▶ [How to complete this task]:
Copy exactly the lines of the data below that run from the line holding "SW2: switch (3V3, INT) -> button (3V3, INT)" through the line holding "C2: 2.2nF (DGND, RESET)", both ends included.

▶ [Data]:
+ + + +
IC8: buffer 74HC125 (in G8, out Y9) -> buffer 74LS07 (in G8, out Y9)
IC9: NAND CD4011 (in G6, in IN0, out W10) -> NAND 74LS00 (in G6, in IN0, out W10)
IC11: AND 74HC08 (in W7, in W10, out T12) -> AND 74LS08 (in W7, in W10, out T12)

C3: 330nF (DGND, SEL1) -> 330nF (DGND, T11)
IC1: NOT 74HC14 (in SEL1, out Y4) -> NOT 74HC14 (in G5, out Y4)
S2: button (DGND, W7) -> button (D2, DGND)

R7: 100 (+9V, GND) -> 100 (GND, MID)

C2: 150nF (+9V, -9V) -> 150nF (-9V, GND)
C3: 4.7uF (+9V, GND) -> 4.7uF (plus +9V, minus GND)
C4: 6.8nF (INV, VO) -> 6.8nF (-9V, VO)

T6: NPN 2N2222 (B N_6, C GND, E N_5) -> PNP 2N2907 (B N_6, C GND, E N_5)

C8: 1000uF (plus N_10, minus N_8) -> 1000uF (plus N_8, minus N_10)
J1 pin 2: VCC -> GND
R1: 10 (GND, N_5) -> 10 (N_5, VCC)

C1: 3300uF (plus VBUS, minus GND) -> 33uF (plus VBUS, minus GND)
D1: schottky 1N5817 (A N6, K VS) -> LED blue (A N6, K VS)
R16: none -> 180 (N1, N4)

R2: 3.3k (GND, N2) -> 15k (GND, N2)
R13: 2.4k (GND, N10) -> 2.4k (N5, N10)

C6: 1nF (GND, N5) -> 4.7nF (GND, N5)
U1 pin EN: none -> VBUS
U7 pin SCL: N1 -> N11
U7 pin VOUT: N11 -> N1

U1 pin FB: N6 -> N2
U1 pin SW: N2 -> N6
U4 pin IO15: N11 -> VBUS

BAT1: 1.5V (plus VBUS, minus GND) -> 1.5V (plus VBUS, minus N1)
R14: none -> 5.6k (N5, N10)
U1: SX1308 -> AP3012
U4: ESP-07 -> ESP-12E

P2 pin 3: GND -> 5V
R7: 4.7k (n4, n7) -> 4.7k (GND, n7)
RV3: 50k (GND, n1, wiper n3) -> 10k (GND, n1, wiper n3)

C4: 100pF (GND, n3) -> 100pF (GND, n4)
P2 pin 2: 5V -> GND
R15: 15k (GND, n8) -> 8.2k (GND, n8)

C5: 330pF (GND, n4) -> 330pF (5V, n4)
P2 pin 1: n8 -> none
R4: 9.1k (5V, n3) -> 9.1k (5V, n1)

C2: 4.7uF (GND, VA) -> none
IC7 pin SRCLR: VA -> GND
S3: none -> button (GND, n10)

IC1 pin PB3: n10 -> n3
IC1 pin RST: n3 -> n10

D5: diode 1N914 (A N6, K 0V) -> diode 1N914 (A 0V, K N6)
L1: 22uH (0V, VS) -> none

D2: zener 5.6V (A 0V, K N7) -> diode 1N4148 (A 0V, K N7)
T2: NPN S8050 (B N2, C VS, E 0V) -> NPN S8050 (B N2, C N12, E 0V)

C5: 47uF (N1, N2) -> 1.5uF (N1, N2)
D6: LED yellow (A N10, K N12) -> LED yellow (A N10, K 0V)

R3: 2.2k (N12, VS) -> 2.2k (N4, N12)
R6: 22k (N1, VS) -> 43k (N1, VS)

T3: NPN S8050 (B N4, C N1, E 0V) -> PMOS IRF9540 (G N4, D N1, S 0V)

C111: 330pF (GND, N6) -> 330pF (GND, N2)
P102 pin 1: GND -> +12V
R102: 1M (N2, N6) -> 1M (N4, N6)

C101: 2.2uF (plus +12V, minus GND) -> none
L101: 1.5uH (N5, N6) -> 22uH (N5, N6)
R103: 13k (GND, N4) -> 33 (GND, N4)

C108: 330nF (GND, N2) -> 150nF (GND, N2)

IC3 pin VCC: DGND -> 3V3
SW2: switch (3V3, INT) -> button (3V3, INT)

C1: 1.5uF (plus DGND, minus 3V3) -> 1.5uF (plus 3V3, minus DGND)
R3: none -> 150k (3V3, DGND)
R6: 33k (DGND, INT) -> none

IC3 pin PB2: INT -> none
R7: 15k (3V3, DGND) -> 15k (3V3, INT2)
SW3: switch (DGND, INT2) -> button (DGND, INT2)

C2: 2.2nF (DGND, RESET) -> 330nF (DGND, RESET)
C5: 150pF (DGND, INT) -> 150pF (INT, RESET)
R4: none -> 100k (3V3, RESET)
+ + + +
▶ [Result of this task]:
SW2: switch (3V3, INT) -> button (3V3, INT)

C1: 1.5uF (plus DGND, minus 3V3) -> 1.5uF (plus 3V3, minus DGND)
R3: none -> 150k (3V3, DGND)
R6: 33k (DGND, INT) -> none

IC3 pin PB2: INT -> none
R7: 15k (3V3, DGND) -> 15k (3V3, INT2)
SW3: switch (DGND, INT2) -> button (DGND, INT2)

C2: 2.2nF (DGND, RESET) -> 330nF (DGND, RESET)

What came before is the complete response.